▶ _WHAT THIS TASK INVOLVES_
Can you write out the records below without changes, covering the stretch from the line containing "repository [785, 604]" through the end of the records?

[Begin EXCERPTED RECORDS]

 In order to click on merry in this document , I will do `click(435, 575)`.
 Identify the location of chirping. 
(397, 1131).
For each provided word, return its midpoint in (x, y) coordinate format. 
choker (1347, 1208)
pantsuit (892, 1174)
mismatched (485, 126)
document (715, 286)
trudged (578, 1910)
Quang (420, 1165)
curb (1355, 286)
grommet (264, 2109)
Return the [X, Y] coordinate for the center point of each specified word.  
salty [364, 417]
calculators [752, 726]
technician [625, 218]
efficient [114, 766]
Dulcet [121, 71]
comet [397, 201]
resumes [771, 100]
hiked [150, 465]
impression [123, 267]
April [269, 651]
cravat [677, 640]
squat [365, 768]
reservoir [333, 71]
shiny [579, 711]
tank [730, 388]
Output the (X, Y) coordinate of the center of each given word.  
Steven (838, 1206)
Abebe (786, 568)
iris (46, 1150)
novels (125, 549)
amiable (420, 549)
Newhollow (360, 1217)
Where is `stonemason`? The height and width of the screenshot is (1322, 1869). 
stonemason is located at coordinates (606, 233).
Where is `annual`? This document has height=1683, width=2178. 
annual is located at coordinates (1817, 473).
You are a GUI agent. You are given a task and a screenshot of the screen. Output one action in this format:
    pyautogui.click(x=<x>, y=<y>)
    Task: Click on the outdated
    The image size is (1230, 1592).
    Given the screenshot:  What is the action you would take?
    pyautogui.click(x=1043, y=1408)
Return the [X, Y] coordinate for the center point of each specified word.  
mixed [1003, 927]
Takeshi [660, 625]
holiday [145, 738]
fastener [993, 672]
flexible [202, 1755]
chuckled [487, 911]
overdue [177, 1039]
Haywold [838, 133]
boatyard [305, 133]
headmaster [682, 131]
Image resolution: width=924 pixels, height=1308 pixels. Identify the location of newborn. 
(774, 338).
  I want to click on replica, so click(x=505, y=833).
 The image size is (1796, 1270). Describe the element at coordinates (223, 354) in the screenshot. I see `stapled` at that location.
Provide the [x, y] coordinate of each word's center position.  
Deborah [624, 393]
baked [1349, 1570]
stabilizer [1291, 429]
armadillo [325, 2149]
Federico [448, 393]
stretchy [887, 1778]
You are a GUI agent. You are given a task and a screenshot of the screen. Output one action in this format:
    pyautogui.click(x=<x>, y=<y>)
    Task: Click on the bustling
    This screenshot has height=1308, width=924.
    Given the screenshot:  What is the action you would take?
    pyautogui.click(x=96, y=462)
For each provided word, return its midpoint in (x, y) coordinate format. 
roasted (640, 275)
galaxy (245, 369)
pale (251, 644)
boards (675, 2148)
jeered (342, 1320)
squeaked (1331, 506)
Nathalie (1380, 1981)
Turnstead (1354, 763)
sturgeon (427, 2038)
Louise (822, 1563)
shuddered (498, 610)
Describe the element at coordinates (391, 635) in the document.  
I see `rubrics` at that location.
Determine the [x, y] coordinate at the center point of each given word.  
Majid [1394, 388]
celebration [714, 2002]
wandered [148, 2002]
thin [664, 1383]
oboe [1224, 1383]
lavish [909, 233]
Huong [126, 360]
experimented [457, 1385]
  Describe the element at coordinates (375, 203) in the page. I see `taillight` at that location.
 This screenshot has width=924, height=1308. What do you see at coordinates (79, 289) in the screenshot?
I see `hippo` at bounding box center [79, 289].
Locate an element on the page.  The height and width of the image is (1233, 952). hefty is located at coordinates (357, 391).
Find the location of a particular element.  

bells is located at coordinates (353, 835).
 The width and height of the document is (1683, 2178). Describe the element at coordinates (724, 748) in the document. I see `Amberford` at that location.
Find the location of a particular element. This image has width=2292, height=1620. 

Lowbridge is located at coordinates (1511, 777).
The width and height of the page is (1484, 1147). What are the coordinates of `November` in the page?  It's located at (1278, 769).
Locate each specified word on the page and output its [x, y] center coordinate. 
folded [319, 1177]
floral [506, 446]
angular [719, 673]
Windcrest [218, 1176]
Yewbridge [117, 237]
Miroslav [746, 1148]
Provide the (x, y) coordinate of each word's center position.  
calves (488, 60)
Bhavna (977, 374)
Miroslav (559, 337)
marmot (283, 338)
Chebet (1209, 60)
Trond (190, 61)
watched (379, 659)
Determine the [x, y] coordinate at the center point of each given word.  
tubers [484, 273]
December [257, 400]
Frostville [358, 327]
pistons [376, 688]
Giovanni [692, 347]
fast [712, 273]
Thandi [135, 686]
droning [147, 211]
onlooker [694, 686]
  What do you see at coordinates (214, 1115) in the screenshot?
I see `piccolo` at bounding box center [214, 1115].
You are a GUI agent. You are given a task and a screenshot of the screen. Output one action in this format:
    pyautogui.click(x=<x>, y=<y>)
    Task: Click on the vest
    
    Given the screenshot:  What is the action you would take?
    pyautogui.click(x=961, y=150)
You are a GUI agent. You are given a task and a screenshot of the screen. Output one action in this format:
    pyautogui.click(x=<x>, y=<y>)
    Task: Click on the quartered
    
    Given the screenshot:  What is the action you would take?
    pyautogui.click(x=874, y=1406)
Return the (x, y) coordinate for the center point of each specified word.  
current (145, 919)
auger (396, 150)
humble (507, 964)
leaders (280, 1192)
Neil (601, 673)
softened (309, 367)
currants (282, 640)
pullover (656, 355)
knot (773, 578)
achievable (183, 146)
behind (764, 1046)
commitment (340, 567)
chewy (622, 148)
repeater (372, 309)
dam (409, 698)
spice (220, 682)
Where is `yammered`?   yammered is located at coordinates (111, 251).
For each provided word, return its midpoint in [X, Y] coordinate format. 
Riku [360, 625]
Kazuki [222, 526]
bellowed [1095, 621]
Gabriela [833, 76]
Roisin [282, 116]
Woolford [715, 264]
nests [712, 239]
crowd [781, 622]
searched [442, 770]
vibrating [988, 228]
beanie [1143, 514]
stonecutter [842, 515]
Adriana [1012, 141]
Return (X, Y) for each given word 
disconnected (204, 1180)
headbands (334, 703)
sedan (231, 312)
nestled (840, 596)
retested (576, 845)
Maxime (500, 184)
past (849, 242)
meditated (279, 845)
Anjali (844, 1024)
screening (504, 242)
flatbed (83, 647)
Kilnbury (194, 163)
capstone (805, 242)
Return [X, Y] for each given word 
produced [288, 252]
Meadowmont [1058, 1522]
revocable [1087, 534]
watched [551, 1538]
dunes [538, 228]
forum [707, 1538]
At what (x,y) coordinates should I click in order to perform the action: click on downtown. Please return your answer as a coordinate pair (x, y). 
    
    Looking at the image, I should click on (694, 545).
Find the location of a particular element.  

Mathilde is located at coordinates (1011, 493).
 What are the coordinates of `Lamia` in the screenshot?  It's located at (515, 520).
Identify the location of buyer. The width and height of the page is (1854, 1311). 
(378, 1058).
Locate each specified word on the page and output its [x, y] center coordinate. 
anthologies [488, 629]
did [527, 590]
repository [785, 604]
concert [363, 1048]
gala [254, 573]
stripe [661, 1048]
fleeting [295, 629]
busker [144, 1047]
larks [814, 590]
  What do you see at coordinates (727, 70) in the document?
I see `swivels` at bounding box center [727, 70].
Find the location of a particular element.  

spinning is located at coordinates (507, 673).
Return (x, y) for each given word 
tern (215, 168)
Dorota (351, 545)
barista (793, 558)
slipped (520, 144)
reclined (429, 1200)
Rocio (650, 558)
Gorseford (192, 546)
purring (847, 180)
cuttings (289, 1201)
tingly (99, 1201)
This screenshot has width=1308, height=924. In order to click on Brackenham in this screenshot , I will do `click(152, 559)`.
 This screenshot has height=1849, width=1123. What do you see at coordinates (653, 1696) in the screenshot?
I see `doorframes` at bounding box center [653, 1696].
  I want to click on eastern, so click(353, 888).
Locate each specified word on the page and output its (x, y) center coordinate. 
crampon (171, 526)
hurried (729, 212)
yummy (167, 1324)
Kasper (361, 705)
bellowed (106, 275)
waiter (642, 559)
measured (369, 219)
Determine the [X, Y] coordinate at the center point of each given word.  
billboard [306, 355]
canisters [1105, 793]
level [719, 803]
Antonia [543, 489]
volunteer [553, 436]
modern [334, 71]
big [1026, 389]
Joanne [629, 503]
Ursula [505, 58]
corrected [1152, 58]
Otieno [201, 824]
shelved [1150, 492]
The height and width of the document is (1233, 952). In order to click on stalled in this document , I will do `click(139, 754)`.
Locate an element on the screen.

[End EXCERPTED RECORDS]

▶ _COMPLETE ANSWER_
repository [785, 604]
concert [363, 1048]
gala [254, 573]
stripe [661, 1048]
fleeting [295, 629]
busker [144, 1047]
larks [814, 590]
  What do you see at coordinates (727, 70) in the document?
I see `swivels` at bounding box center [727, 70].
Find the location of a particular element.  

spinning is located at coordinates (507, 673).
Return (x, y) for each given word 
tern (215, 168)
Dorota (351, 545)
barista (793, 558)
slipped (520, 144)
reclined (429, 1200)
Rocio (650, 558)
Gorseford (192, 546)
purring (847, 180)
cuttings (289, 1201)
tingly (99, 1201)
This screenshot has width=1308, height=924. In order to click on Brackenham in this screenshot , I will do `click(152, 559)`.
 This screenshot has height=1849, width=1123. What do you see at coordinates (653, 1696) in the screenshot?
I see `doorframes` at bounding box center [653, 1696].
  I want to click on eastern, so click(353, 888).
Locate each specified word on the page and output its (x, y) center coordinate. 
crampon (171, 526)
hurried (729, 212)
yummy (167, 1324)
Kasper (361, 705)
bellowed (106, 275)
waiter (642, 559)
measured (369, 219)
Determine the [X, Y] coordinate at the center point of each given word.  
billboard [306, 355]
canisters [1105, 793]
level [719, 803]
Antonia [543, 489]
volunteer [553, 436]
modern [334, 71]
big [1026, 389]
Joanne [629, 503]
Ursula [505, 58]
corrected [1152, 58]
Otieno [201, 824]
shelved [1150, 492]
The height and width of the document is (1233, 952). In order to click on stalled in this document , I will do `click(139, 754)`.
Locate an element on the screen.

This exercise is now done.